#### What is expected:
Without any pictures, print exactly the lines that run from the start of the data through the line containing "removed,leaf-green toy egg,[325".

[Extracted records Boundary: Start]

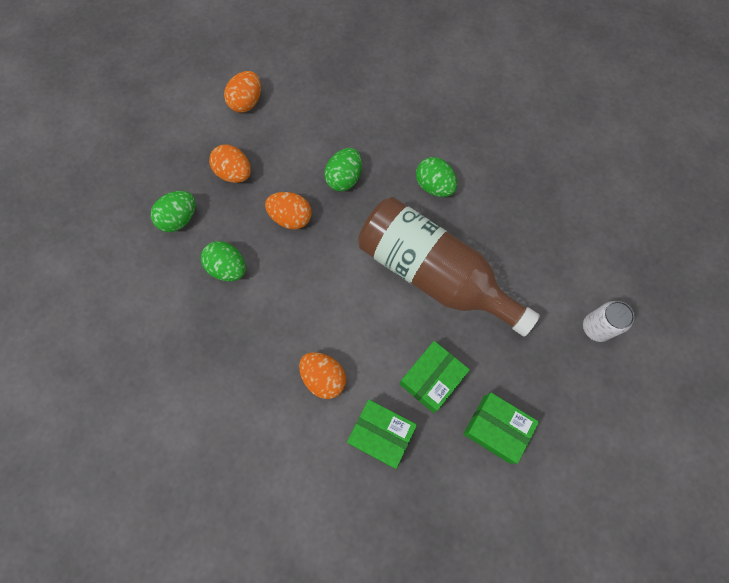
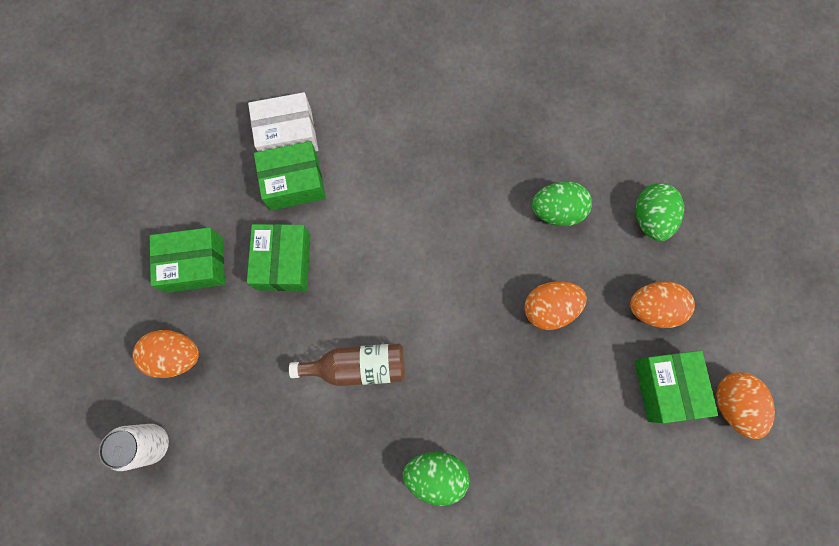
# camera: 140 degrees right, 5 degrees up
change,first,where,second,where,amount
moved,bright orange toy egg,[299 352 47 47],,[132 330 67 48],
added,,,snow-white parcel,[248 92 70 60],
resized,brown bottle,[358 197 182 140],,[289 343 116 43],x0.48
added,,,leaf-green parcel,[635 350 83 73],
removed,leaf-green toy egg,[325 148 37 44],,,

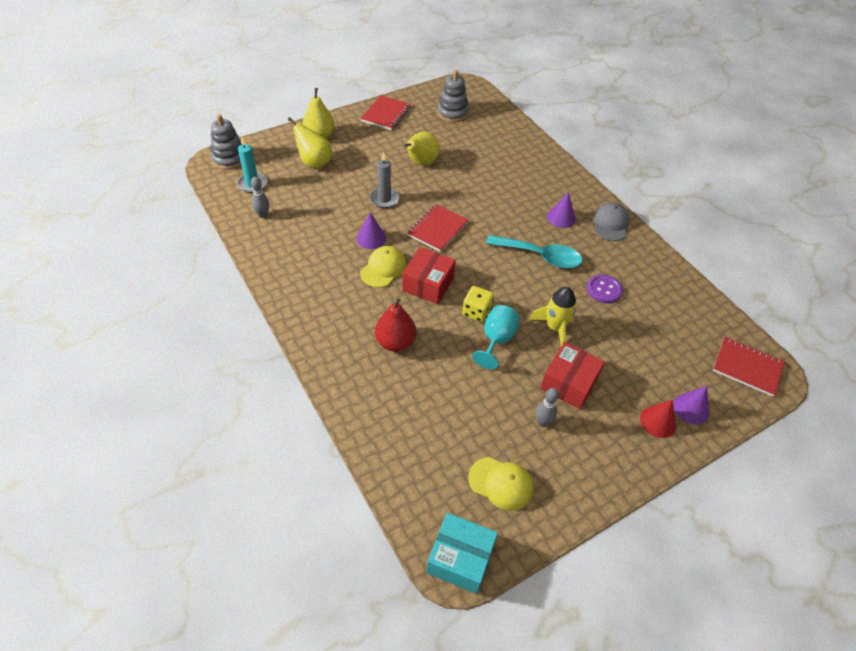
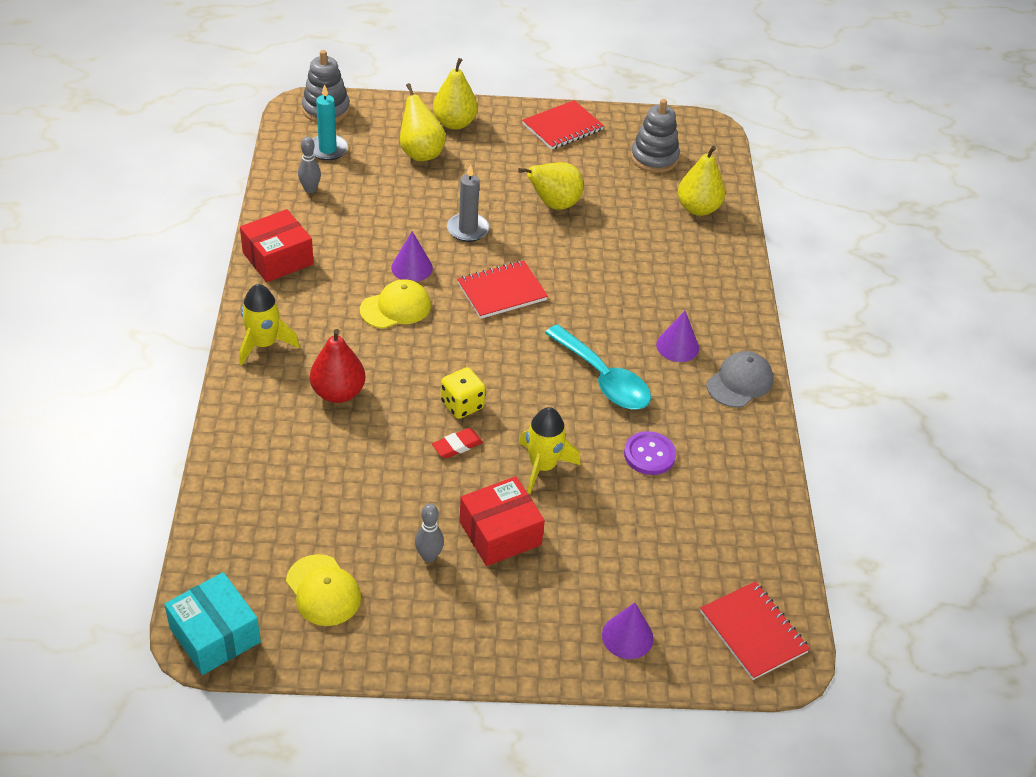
# camera: 30 degrees right, 5 degrees down
change,first,where,second,where,amount
added,,,golden rocket,[239 284 61 82],
moved,scarlet parcel,[402 247 54 57],,[240 209 74 73],
replaced,teal chalice,[472 305 48 64],scarlet eraser,[432 428 51 31],
added,,,golden toy pear,[678 146 47 70],
removed,scarlet cone,[640 400 37 38],,,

[Extracted records Boundary: End]

#### Exercise response:
# camera: 140 degrees right, 5 degrees up
change,first,where,second,where,amount
moved,bright orange toy egg,[299 352 47 47],,[132 330 67 48],
added,,,snow-white parcel,[248 92 70 60],
resized,brown bottle,[358 197 182 140],,[289 343 116 43],x0.48
added,,,leaf-green parcel,[635 350 83 73],
removed,leaf-green toy egg,[325 148 37 44],,,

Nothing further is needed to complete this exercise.